- [Activity] An exact copy of all the data below is required.

- [Input data]
☆ ☆ ☆ ☆ ☆ ☆ ☆

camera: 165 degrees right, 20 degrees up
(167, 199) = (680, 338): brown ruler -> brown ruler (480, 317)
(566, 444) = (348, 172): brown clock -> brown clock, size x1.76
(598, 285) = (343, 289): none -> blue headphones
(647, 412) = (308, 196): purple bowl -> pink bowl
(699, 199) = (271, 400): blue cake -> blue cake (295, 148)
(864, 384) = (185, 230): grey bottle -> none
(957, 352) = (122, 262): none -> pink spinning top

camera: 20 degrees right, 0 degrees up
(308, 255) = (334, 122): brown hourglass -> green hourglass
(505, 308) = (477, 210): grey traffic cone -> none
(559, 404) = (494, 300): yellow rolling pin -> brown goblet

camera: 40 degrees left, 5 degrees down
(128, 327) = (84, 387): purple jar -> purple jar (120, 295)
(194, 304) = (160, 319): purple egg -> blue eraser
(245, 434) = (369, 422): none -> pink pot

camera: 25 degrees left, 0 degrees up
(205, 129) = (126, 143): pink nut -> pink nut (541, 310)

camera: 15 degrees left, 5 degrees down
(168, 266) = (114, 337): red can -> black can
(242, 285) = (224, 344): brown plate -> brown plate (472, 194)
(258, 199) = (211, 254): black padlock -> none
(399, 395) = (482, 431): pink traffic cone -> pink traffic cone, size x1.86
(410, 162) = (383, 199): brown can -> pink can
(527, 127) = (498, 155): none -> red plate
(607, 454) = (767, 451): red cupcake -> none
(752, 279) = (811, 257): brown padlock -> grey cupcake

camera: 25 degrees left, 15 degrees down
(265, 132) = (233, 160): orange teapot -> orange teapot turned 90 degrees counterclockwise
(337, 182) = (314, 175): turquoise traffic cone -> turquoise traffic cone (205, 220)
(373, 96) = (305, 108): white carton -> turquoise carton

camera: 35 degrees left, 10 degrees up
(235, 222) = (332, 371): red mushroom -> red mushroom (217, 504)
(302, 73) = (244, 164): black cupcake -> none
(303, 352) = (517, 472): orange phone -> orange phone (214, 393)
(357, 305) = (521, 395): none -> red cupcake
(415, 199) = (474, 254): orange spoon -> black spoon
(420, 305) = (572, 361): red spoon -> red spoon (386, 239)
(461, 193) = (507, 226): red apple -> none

☆ ☆ ☆ ☆ ☆ ☆ ☆

- [Finished task]
camera: 165 degrees right, 20 degrees up
(167, 199) = (680, 338): brown ruler -> brown ruler (480, 317)
(566, 444) = (348, 172): brown clock -> brown clock, size x1.76
(598, 285) = (343, 289): none -> blue headphones
(647, 412) = (308, 196): purple bowl -> pink bowl
(699, 199) = (271, 400): blue cake -> blue cake (295, 148)
(864, 384) = (185, 230): grey bottle -> none
(957, 352) = (122, 262): none -> pink spinning top

camera: 20 degrees right, 0 degrees up
(308, 255) = (334, 122): brown hourglass -> green hourglass
(505, 308) = (477, 210): grey traffic cone -> none
(559, 404) = (494, 300): yellow rolling pin -> brown goblet

camera: 40 degrees left, 5 degrees down
(128, 327) = (84, 387): purple jar -> purple jar (120, 295)
(194, 304) = (160, 319): purple egg -> blue eraser
(245, 434) = (369, 422): none -> pink pot

camera: 25 degrees left, 0 degrees up
(205, 129) = (126, 143): pink nut -> pink nut (541, 310)

camera: 15 degrees left, 5 degrees down
(168, 266) = (114, 337): red can -> black can
(242, 285) = (224, 344): brown plate -> brown plate (472, 194)
(258, 199) = (211, 254): black padlock -> none
(399, 395) = (482, 431): pink traffic cone -> pink traffic cone, size x1.86
(410, 162) = (383, 199): brown can -> pink can
(527, 127) = (498, 155): none -> red plate
(607, 454) = (767, 451): red cupcake -> none
(752, 279) = (811, 257): brown padlock -> grey cupcake

camera: 25 degrees left, 15 degrees down
(265, 132) = (233, 160): orange teapot -> orange teapot turned 90 degrees counterclockwise
(337, 182) = (314, 175): turquoise traffic cone -> turquoise traffic cone (205, 220)
(373, 96) = (305, 108): white carton -> turquoise carton

camera: 35 degrees left, 10 degrees up
(235, 222) = (332, 371): red mushroom -> red mushroom (217, 504)
(302, 73) = (244, 164): black cupcake -> none
(303, 352) = (517, 472): orange phone -> orange phone (214, 393)
(357, 305) = (521, 395): none -> red cupcake
(415, 199) = (474, 254): orange spoon -> black spoon
(420, 305) = (572, 361): red spoon -> red spoon (386, 239)
(461, 193) = (507, 226): red apple -> none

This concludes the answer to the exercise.